┌──
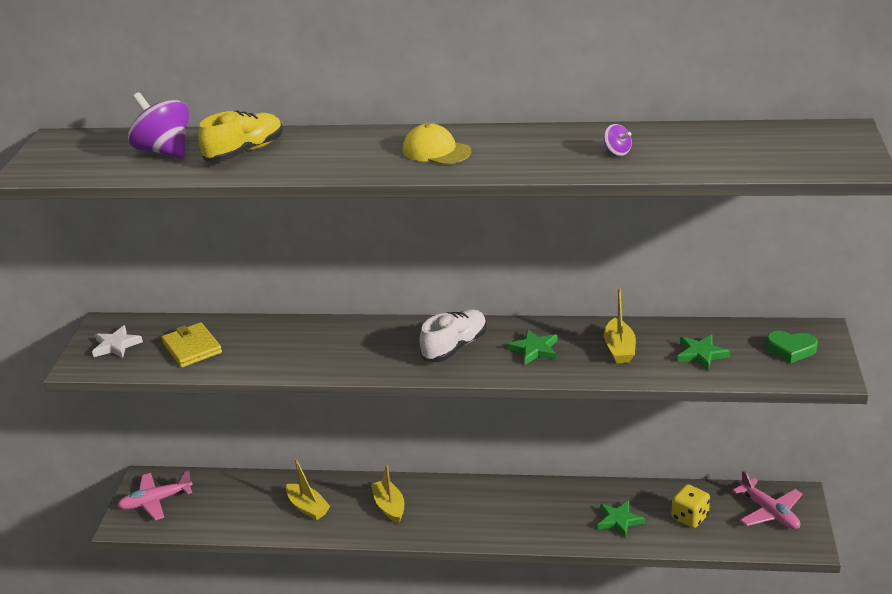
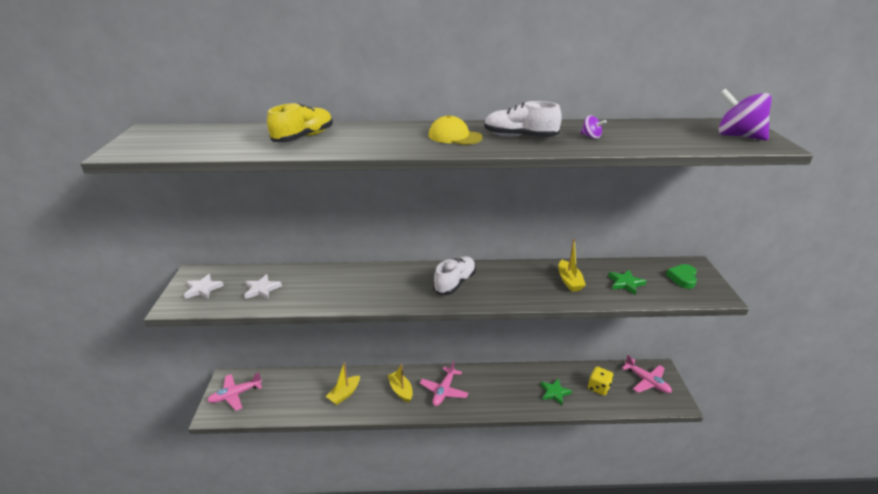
camera: 10 degrees left, 0 degrees up
(164, 151) = (238, 137): purple spinning top -> purple spinning top (737, 136)
(192, 348) = (261, 289): yellow wallet -> white star
(307, 507) = (344, 394): yellow boat -> yellow boat turned 90 degrees clockwise
(452, 510) = (444, 391): none -> pink plane
(521, 152) = (519, 137): none -> white shoe
(534, 350) = (511, 283): green star -> none
(791, 349) = (682, 278): green heart -> green heart turned 105 degrees clockwise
└──
### Your goal
What is needed is an exact copy of the data, with the pictures removed.

### Task solution
camera: 10 degrees left, 0 degrees up
(164, 151) = (238, 137): purple spinning top -> purple spinning top (737, 136)
(192, 348) = (261, 289): yellow wallet -> white star
(307, 507) = (344, 394): yellow boat -> yellow boat turned 90 degrees clockwise
(452, 510) = (444, 391): none -> pink plane
(521, 152) = (519, 137): none -> white shoe
(534, 350) = (511, 283): green star -> none
(791, 349) = (682, 278): green heart -> green heart turned 105 degrees clockwise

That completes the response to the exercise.